Description of the task: Of the lines below, copy those that hold the word "pink".

Records for the exercise:
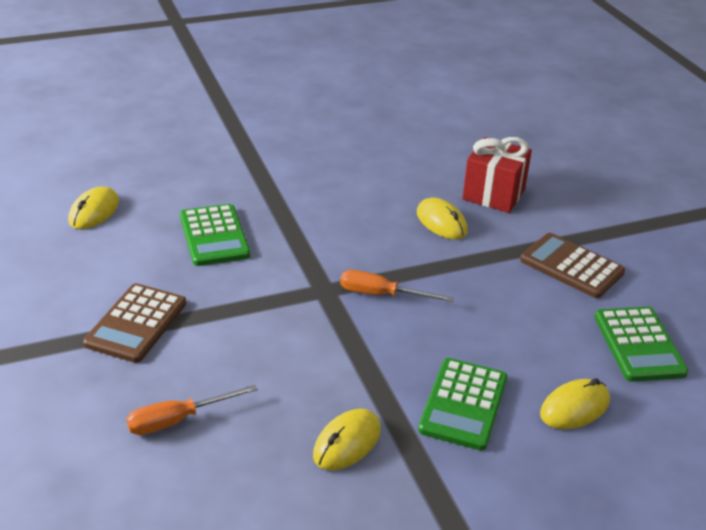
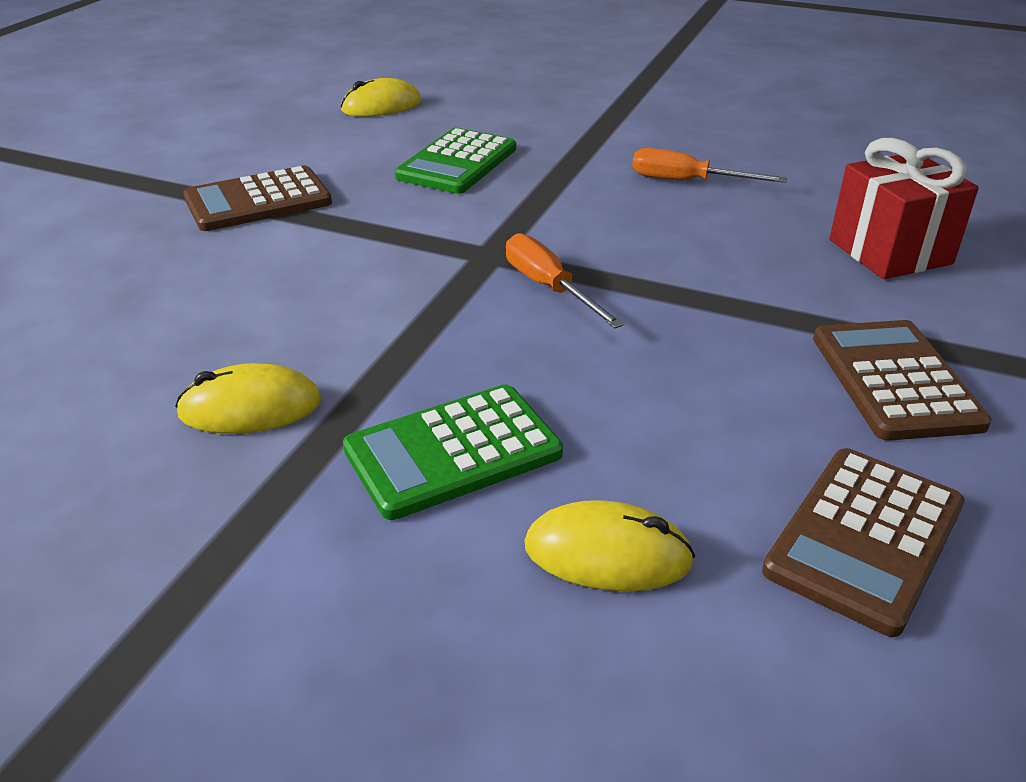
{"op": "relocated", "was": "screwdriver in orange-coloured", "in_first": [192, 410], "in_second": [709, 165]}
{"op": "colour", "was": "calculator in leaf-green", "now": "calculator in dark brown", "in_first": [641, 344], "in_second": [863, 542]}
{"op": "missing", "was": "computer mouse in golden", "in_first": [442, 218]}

==

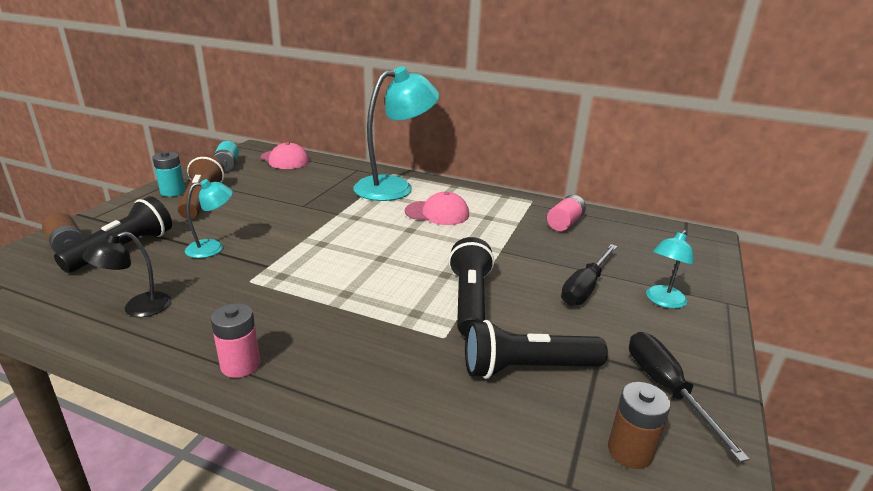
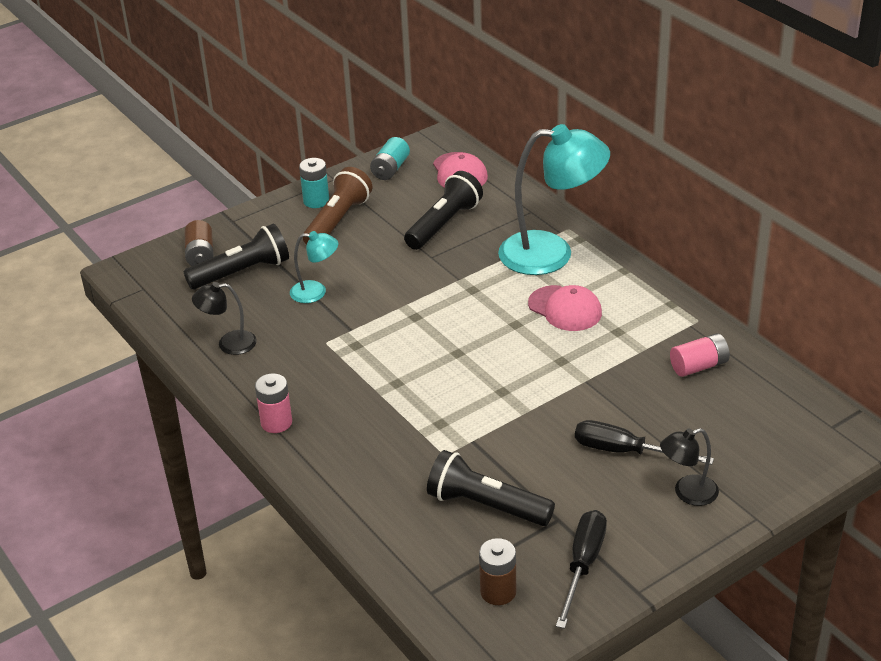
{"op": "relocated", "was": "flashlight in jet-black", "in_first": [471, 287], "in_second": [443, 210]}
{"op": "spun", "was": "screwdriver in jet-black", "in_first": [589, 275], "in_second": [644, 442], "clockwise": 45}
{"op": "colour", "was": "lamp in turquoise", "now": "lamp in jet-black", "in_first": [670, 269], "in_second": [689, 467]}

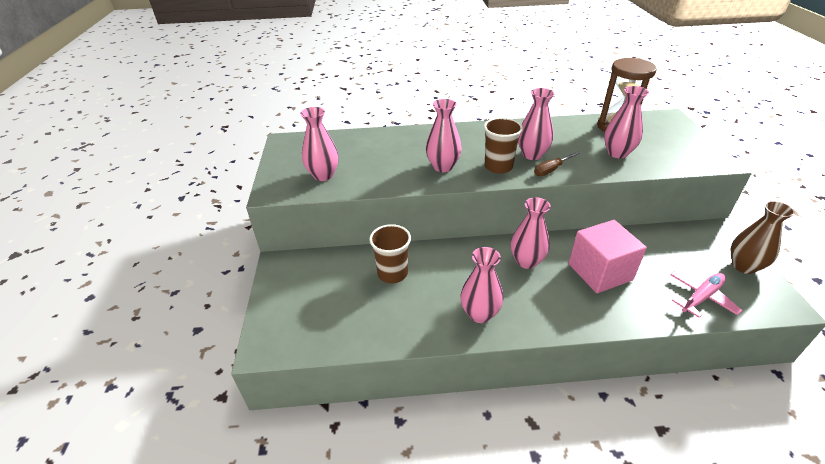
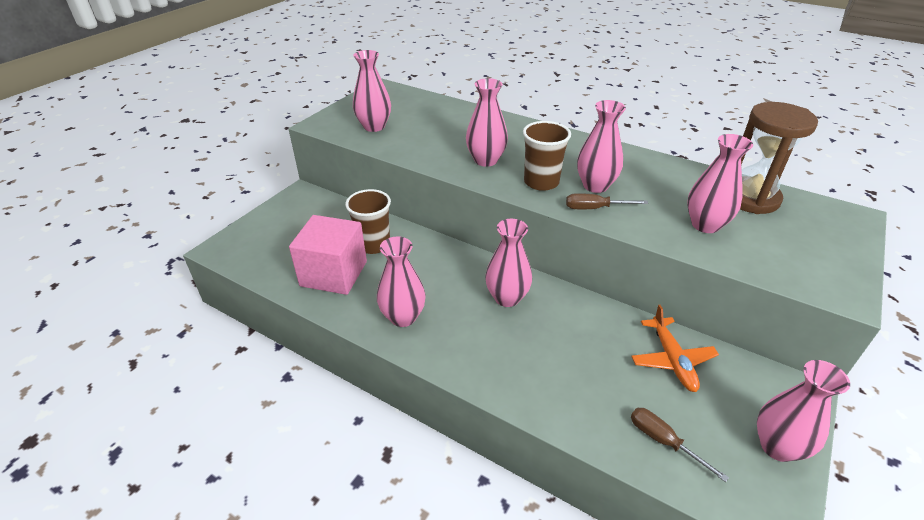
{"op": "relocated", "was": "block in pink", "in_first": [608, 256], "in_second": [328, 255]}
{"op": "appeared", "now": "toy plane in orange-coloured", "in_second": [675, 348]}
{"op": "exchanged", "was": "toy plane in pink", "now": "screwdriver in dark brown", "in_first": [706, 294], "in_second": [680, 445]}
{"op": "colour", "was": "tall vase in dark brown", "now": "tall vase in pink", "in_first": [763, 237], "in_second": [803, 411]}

==

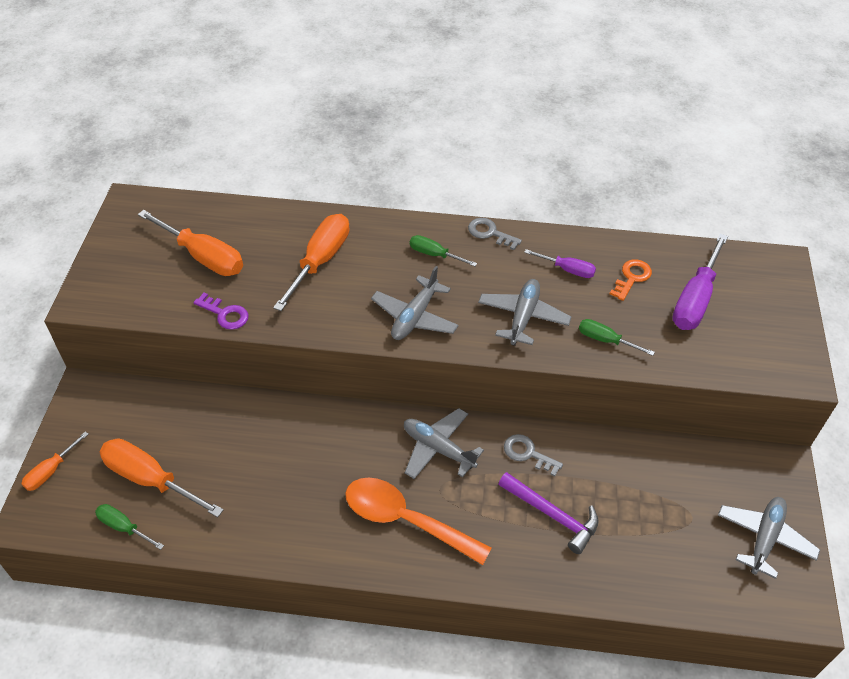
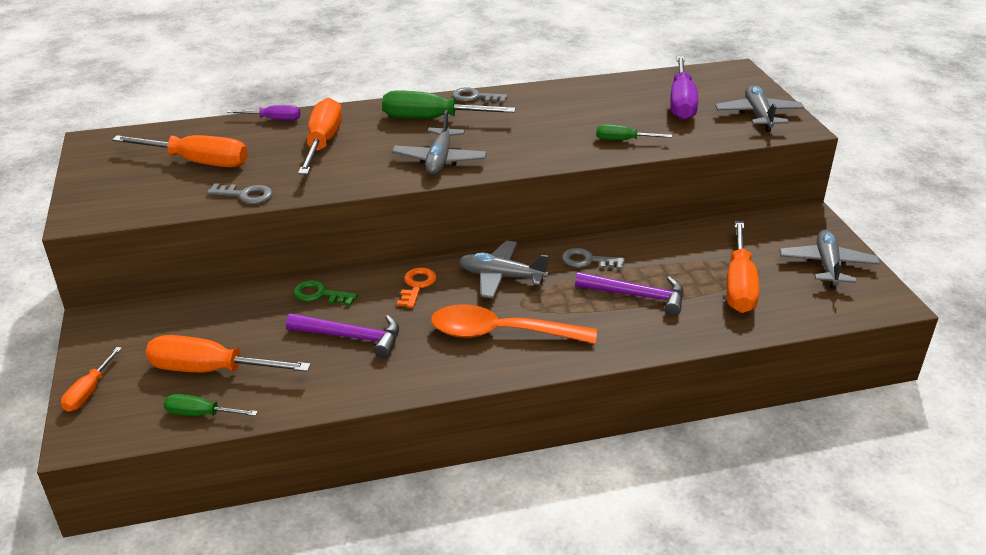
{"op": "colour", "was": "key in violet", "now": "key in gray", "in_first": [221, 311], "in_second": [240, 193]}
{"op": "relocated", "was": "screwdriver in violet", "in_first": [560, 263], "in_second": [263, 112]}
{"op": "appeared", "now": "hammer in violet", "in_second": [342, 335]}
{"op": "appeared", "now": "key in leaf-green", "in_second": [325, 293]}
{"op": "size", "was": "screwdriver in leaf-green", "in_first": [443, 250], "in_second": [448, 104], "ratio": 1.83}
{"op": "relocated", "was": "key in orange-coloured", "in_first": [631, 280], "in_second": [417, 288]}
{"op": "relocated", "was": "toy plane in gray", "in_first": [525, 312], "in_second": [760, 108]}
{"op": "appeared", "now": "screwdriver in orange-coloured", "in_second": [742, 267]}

Solution:
{"op": "relocated", "was": "block in pink", "in_first": [608, 256], "in_second": [328, 255]}
{"op": "exchanged", "was": "toy plane in pink", "now": "screwdriver in dark brown", "in_first": [706, 294], "in_second": [680, 445]}
{"op": "colour", "was": "tall vase in dark brown", "now": "tall vase in pink", "in_first": [763, 237], "in_second": [803, 411]}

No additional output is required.